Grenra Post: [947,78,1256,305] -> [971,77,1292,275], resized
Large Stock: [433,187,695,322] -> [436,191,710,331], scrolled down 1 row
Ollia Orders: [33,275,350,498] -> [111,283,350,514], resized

****

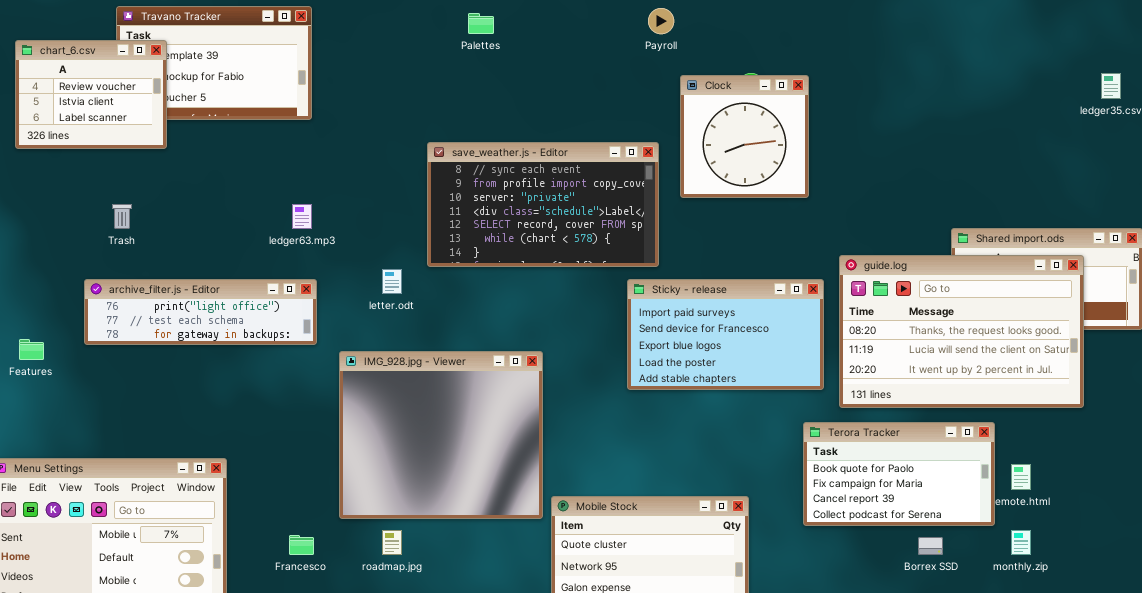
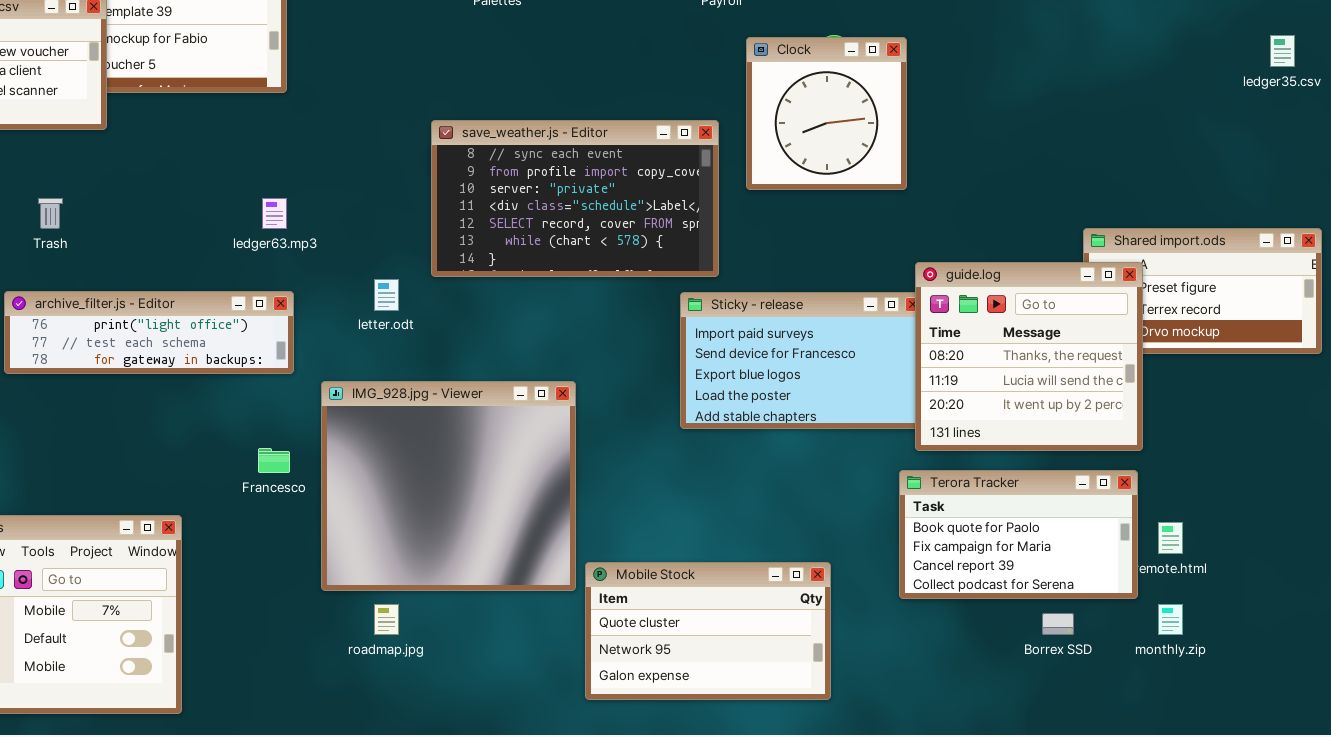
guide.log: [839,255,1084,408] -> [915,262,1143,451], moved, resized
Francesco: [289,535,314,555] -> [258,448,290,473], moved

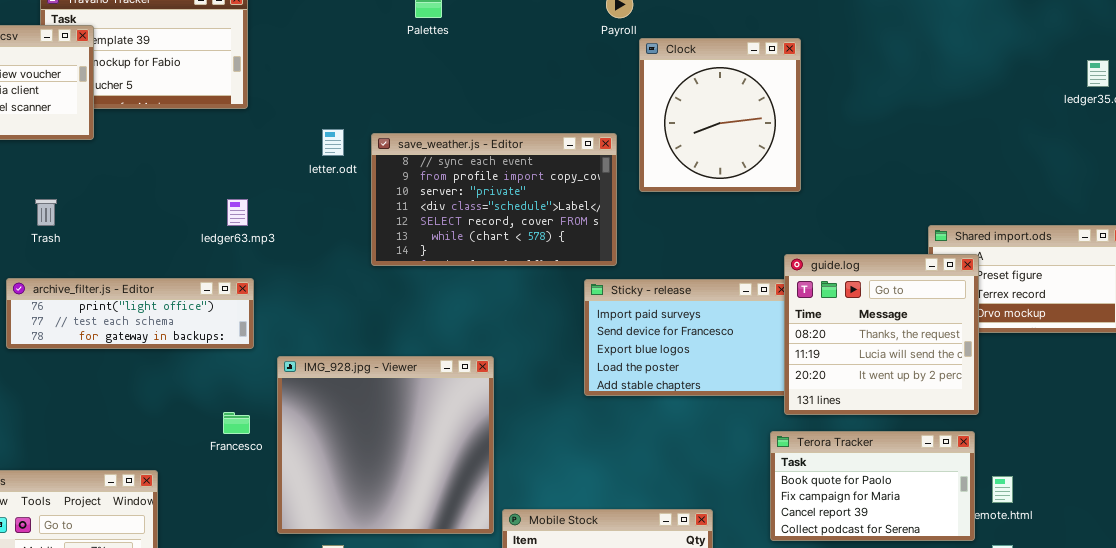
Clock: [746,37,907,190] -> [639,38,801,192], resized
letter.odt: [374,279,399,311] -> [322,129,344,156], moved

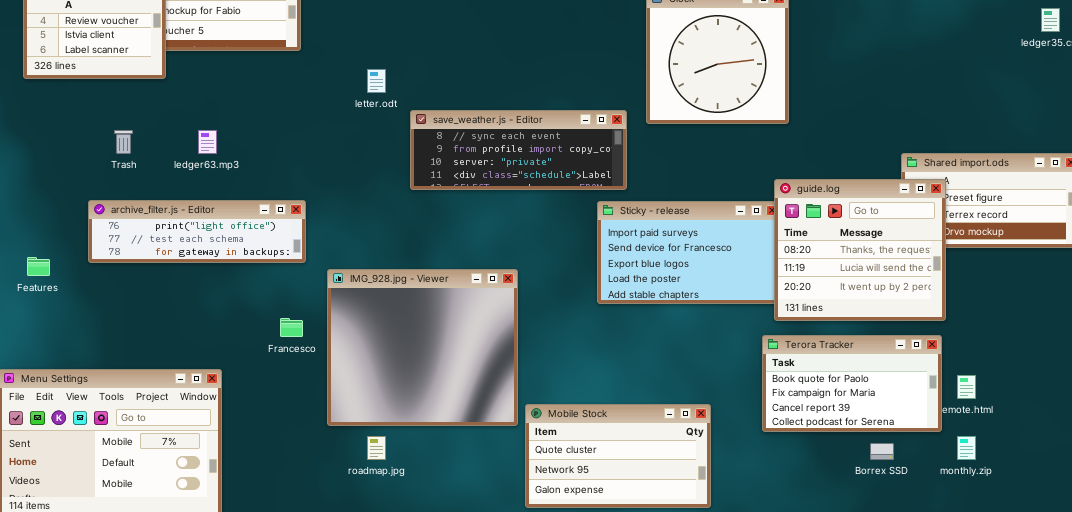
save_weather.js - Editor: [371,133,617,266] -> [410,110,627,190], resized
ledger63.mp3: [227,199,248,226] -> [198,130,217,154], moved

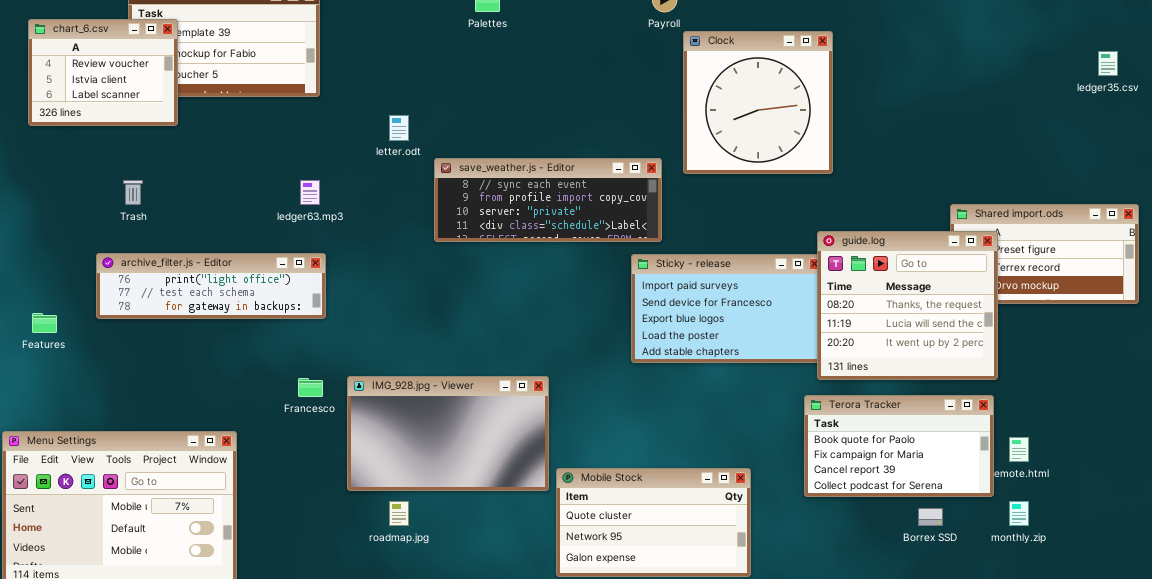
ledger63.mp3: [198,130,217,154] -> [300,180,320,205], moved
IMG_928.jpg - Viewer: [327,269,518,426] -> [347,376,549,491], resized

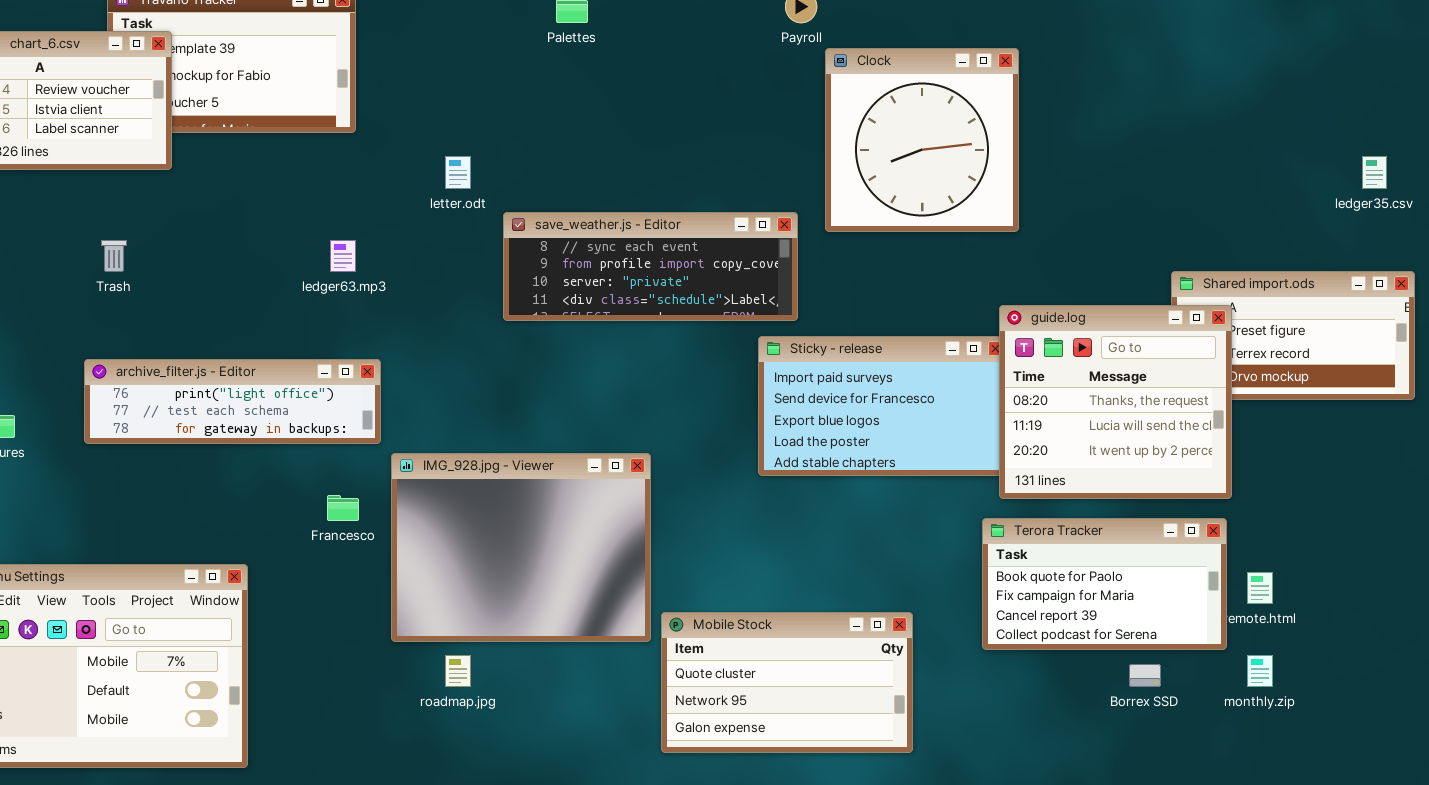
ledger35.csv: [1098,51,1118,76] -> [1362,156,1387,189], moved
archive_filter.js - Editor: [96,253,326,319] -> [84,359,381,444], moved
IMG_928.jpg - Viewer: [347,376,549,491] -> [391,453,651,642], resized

****

Exercise aim → A complete answer gives every line of the records holding "resized".

Output for this task →
Grenra Post: [947,78,1256,305] -> [971,77,1292,275], resized
Ollia Orders: [33,275,350,498] -> [111,283,350,514], resized
guide.log: [839,255,1084,408] -> [915,262,1143,451], moved, resized
Clock: [746,37,907,190] -> [639,38,801,192], resized
save_weather.js - Editor: [371,133,617,266] -> [410,110,627,190], resized
IMG_928.jpg - Viewer: [327,269,518,426] -> [347,376,549,491], resized
IMG_928.jpg - Viewer: [347,376,549,491] -> [391,453,651,642], resized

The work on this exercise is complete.